## EXERCISE AIM
From the records below, work out how many lines contain "watering". Reply with that number alone.

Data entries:
========

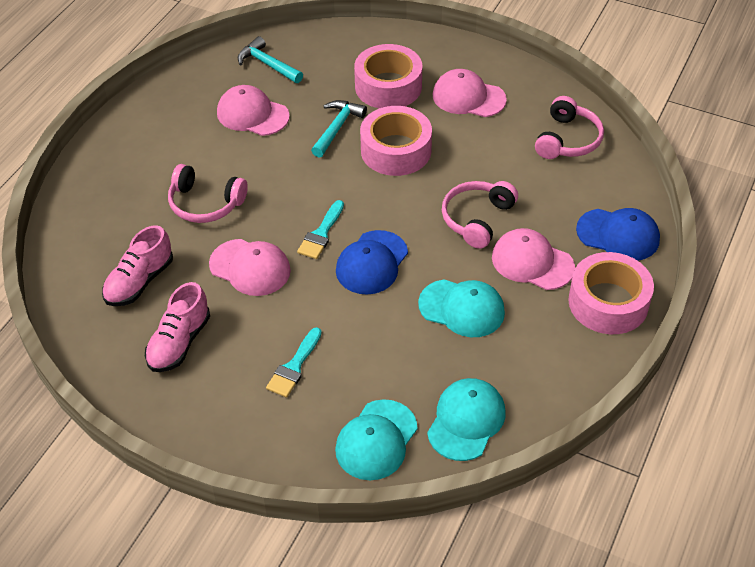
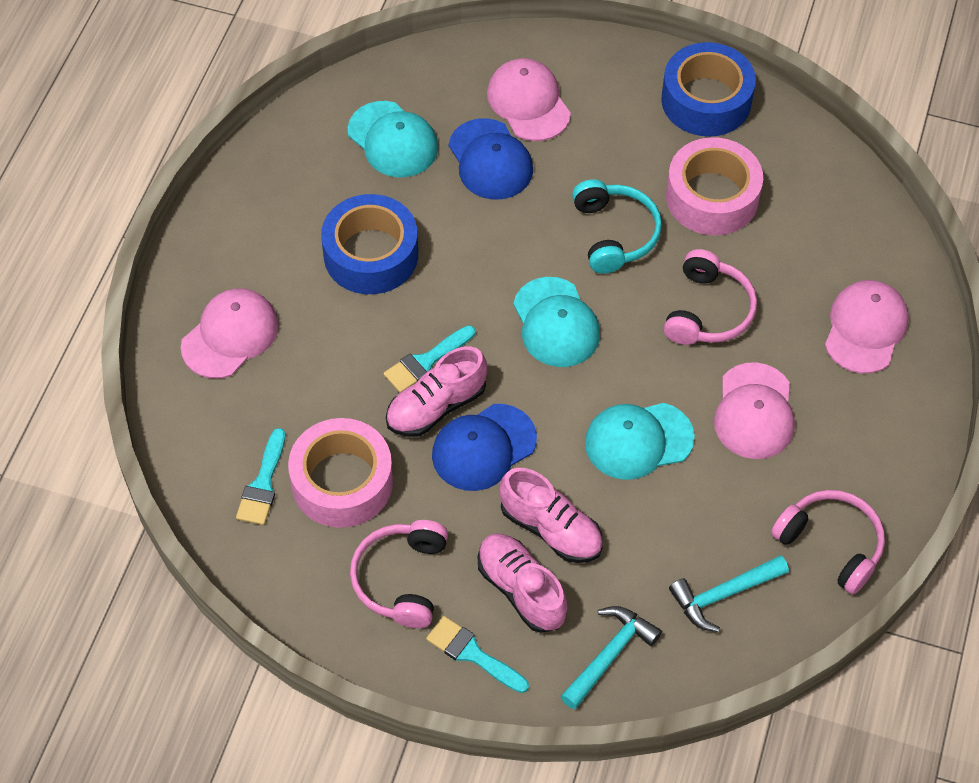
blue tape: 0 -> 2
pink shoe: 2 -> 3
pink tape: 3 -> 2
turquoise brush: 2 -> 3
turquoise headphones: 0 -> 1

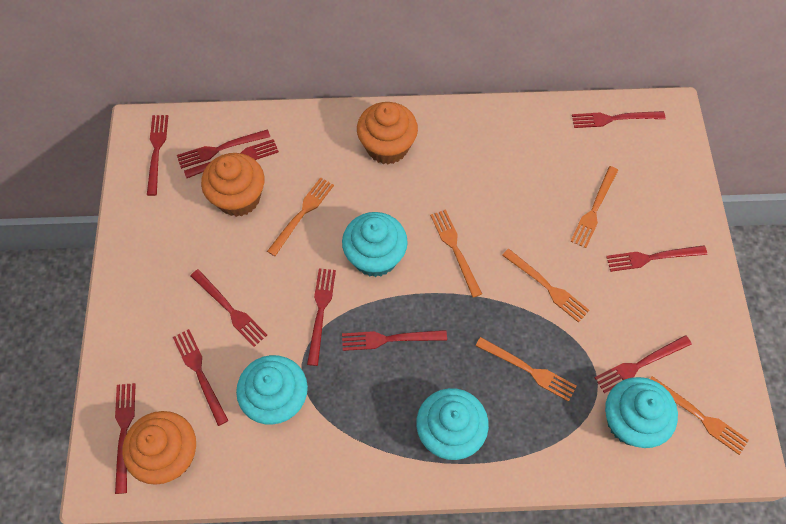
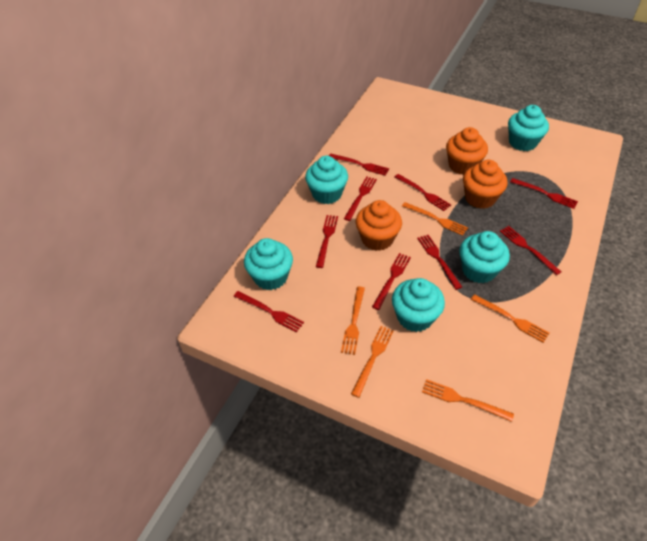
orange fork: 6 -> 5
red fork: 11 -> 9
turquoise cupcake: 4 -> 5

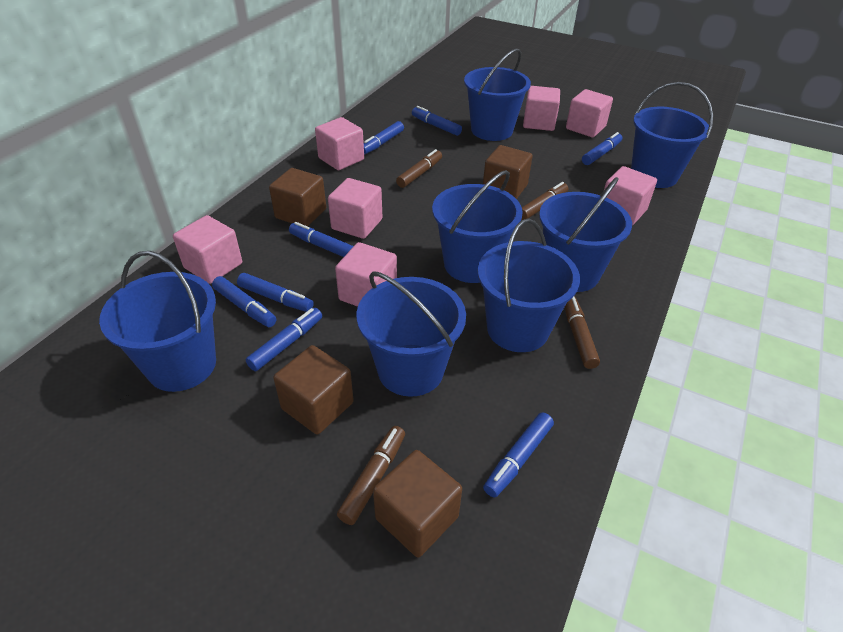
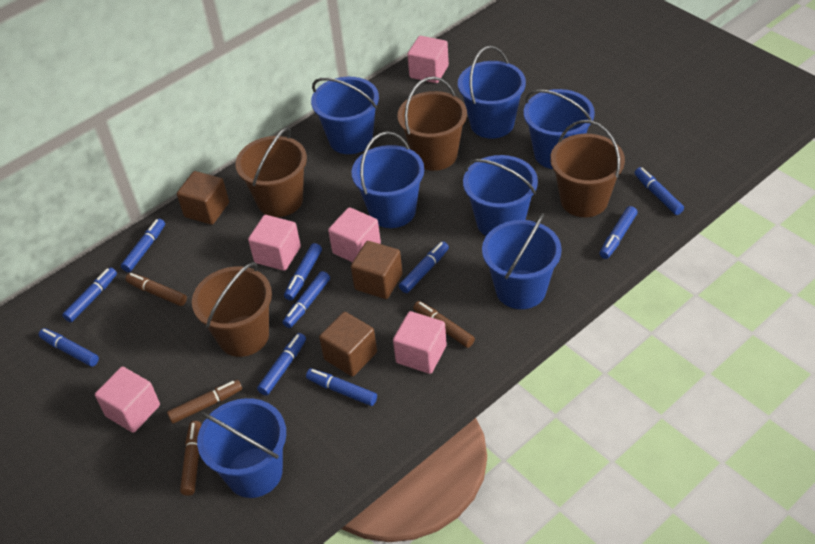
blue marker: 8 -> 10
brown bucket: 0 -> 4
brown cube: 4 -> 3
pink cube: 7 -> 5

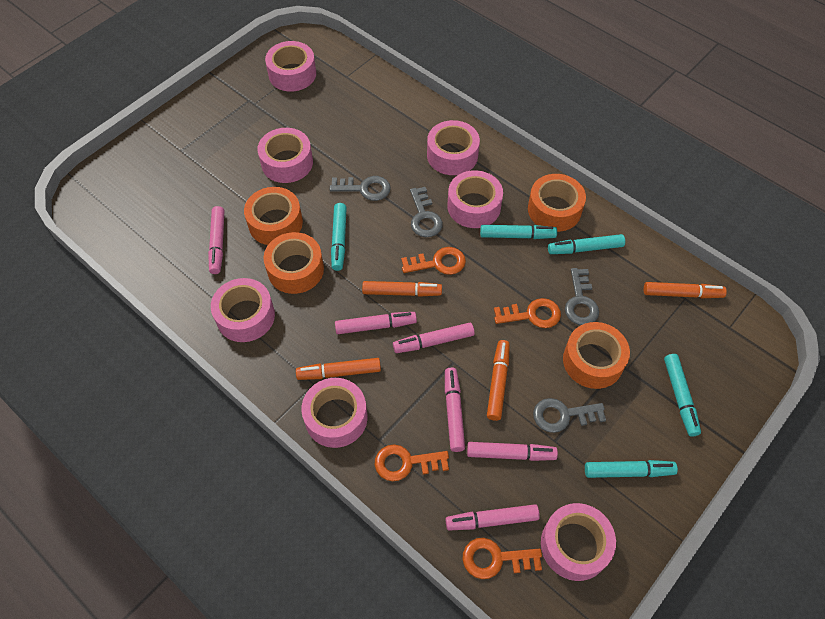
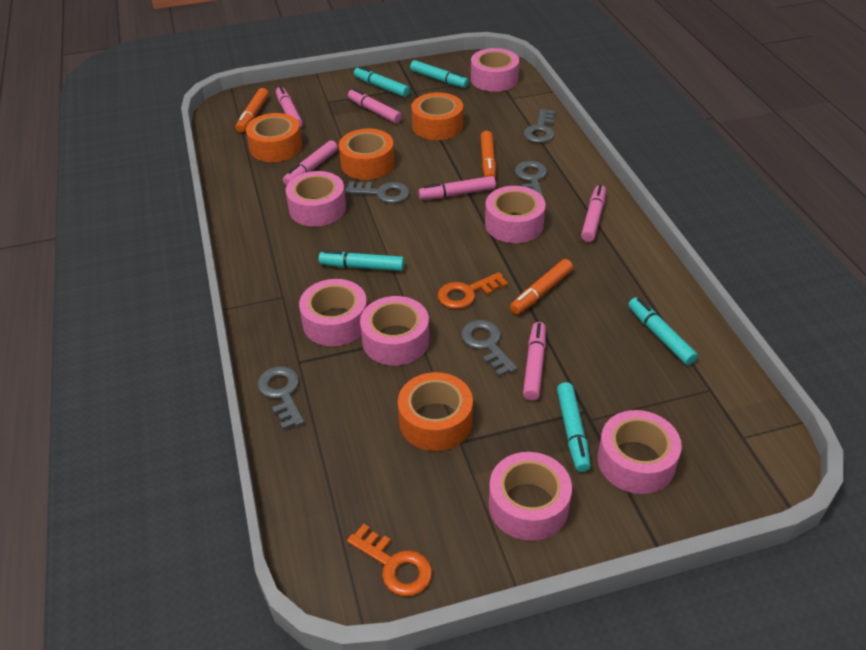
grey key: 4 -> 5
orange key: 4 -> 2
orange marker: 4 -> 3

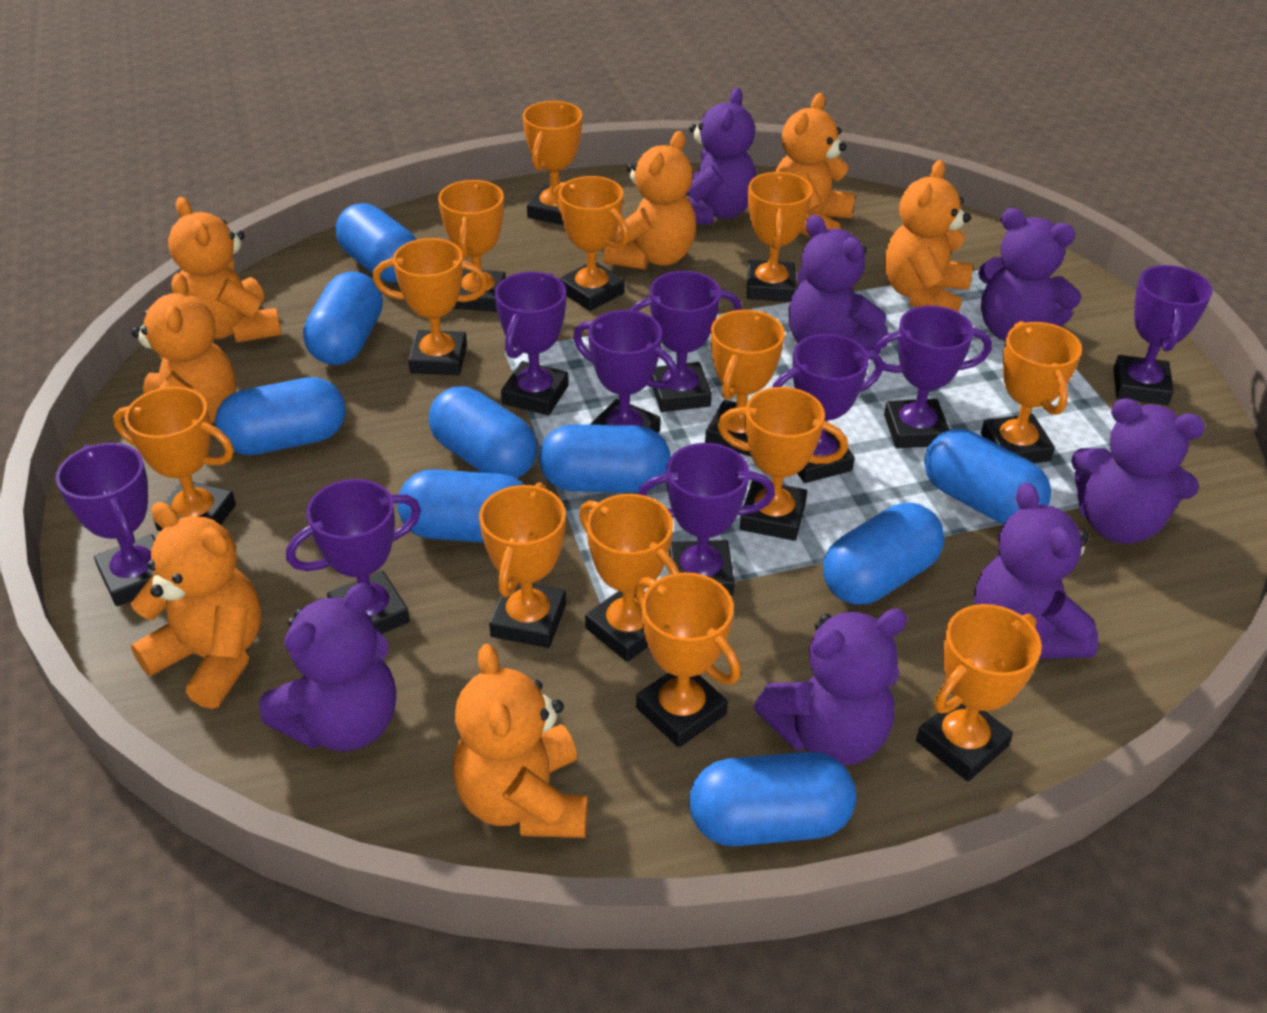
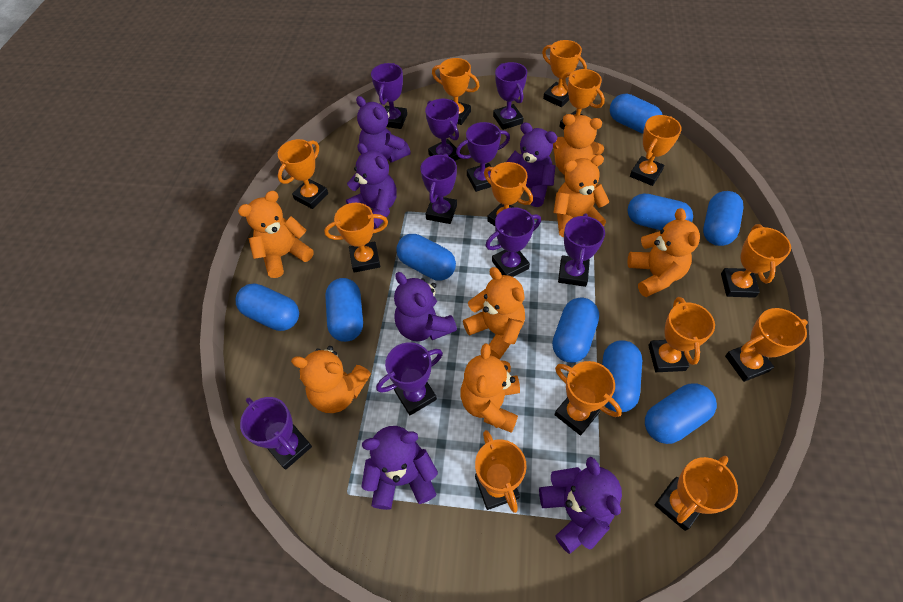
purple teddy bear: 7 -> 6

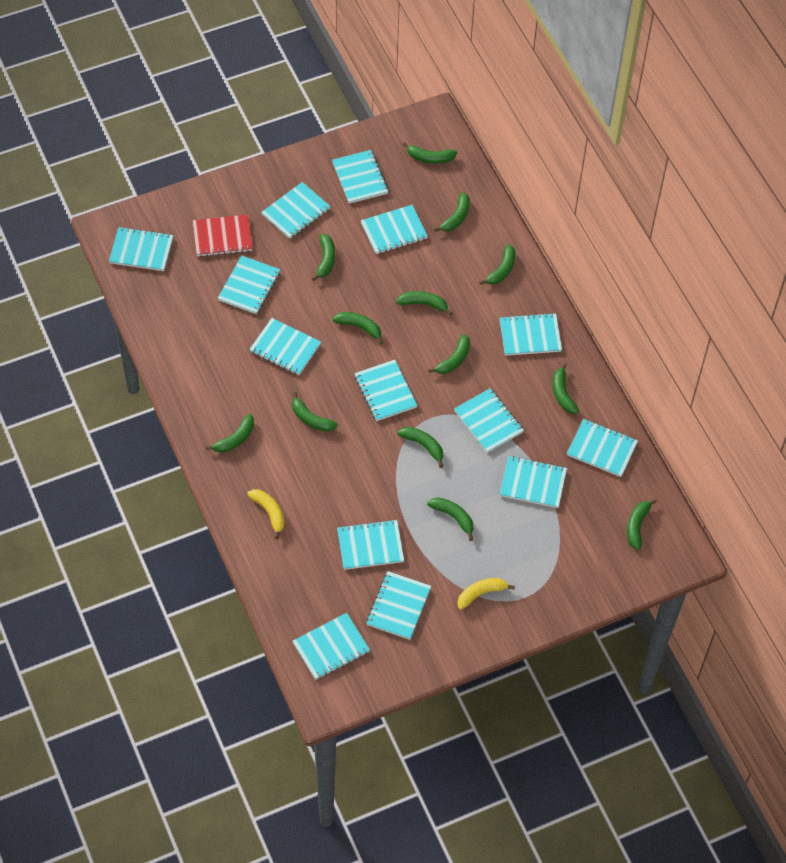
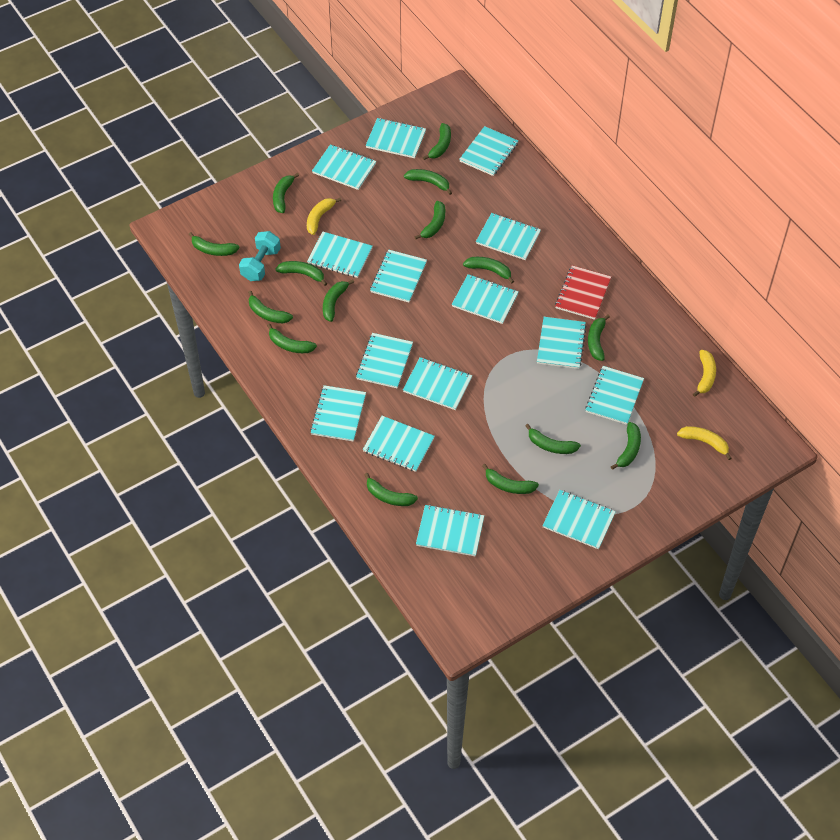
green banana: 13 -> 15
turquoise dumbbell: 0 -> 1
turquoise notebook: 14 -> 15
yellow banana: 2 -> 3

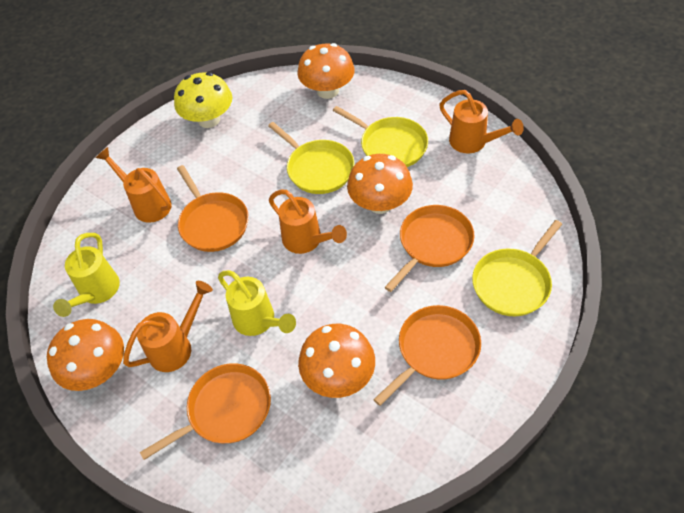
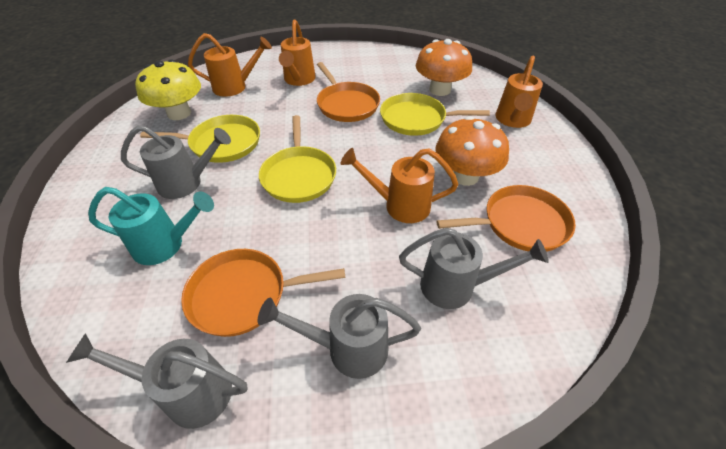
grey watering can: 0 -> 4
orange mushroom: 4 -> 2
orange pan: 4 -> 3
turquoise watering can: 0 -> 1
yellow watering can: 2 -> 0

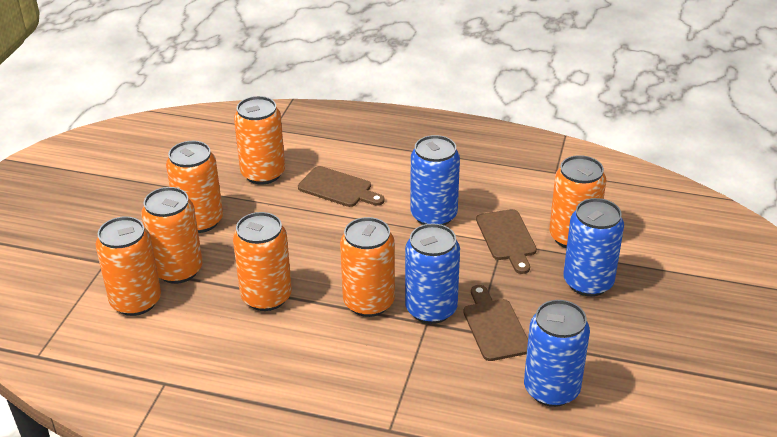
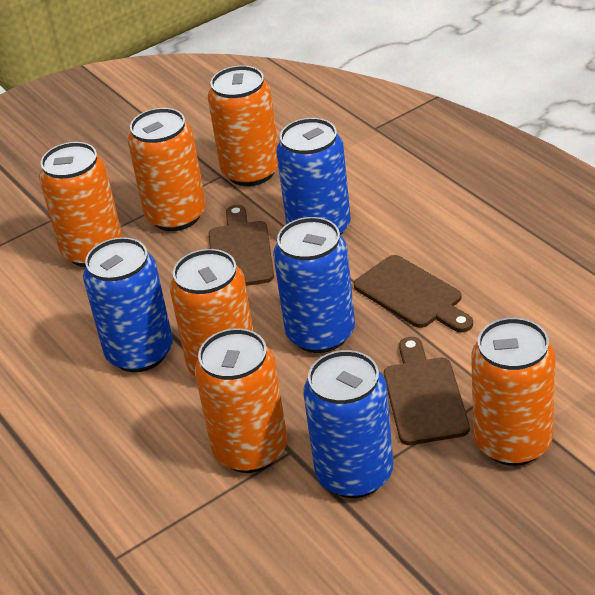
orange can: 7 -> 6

========

## REPLY
3